======== DATASET EXTRACT
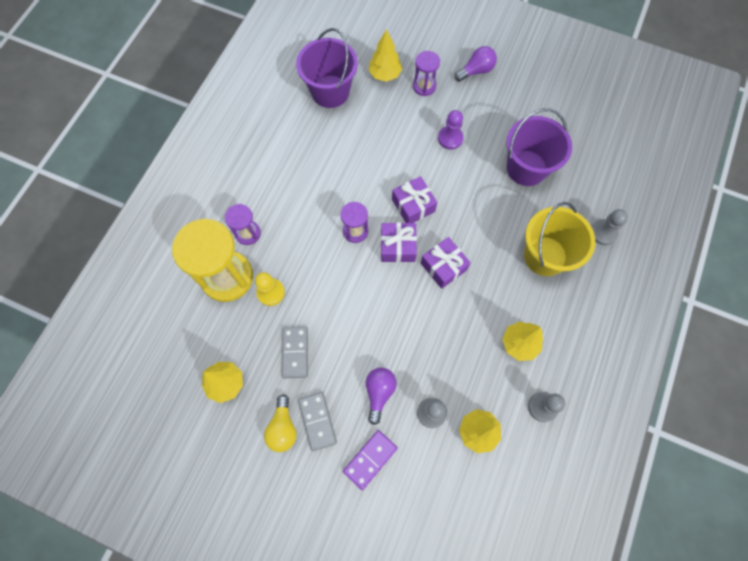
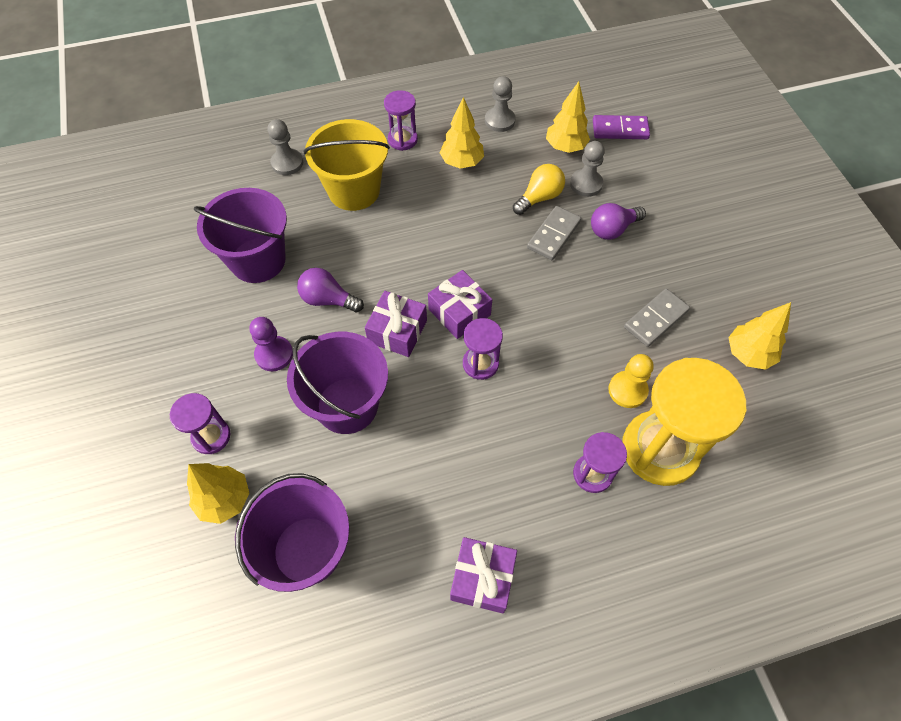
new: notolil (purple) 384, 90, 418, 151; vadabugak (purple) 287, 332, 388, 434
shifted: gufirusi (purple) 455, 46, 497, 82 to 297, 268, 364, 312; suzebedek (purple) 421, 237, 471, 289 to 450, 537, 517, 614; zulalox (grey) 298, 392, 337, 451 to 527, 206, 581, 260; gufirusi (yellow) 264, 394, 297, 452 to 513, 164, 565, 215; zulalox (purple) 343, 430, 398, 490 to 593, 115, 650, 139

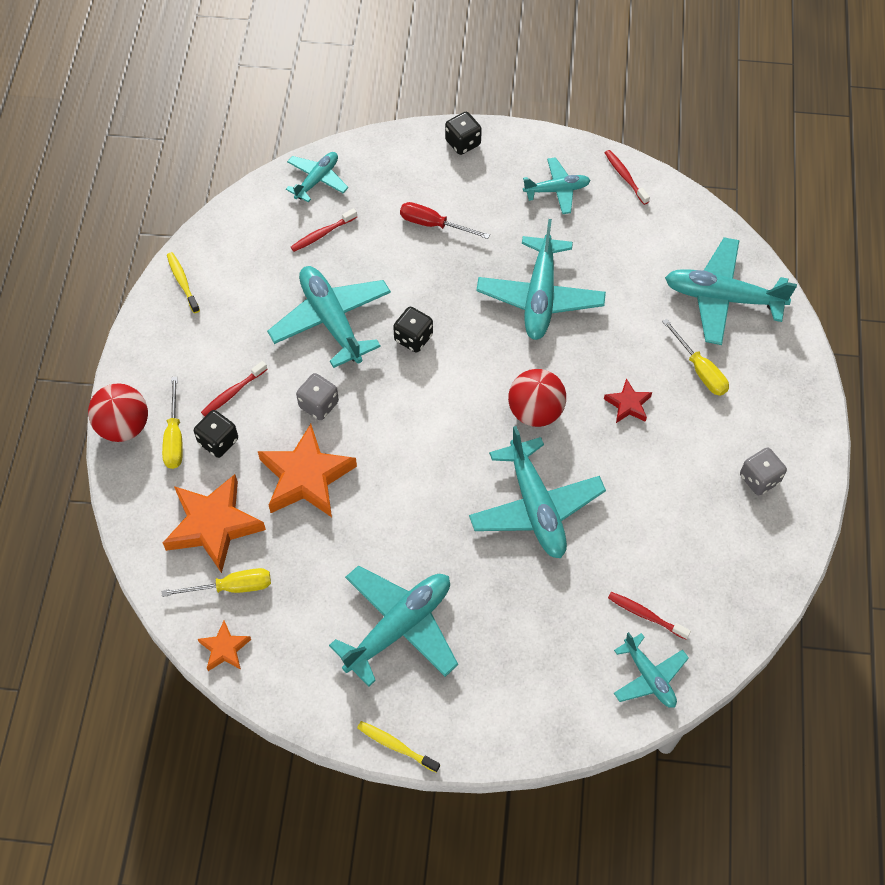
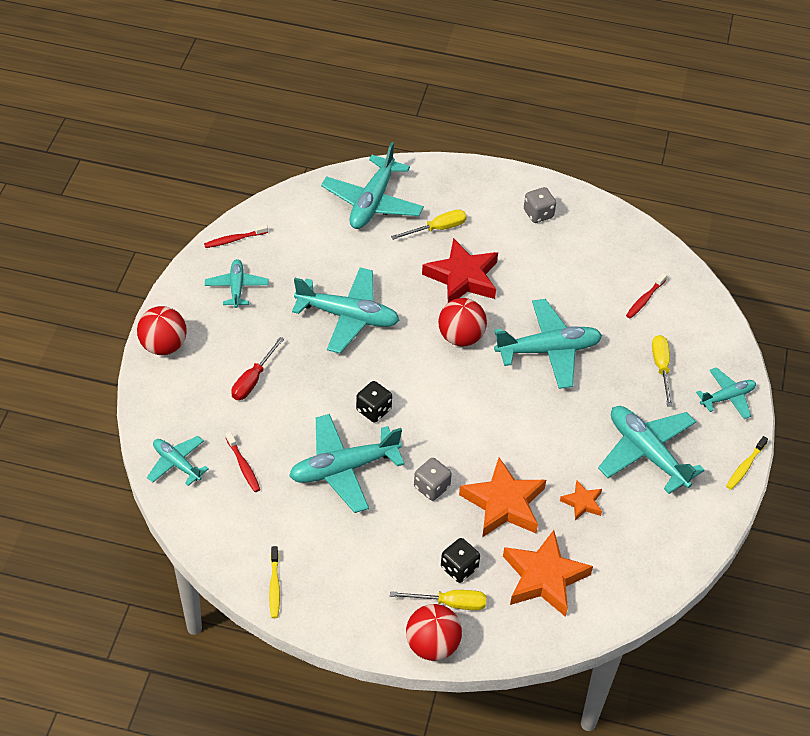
gone: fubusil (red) 201, 361, 267, 416
shifted:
================
TO DO. Return the listing verbatim, pictures omitted.

TASK OUTPUT.
new: notolil (purple) 384, 90, 418, 151; vadabugak (purple) 287, 332, 388, 434
shifted: gufirusi (purple) 455, 46, 497, 82 to 297, 268, 364, 312; suzebedek (purple) 421, 237, 471, 289 to 450, 537, 517, 614; zulalox (grey) 298, 392, 337, 451 to 527, 206, 581, 260; gufirusi (yellow) 264, 394, 297, 452 to 513, 164, 565, 215; zulalox (purple) 343, 430, 398, 490 to 593, 115, 650, 139

gone: fubusil (red) 201, 361, 267, 416
shifted:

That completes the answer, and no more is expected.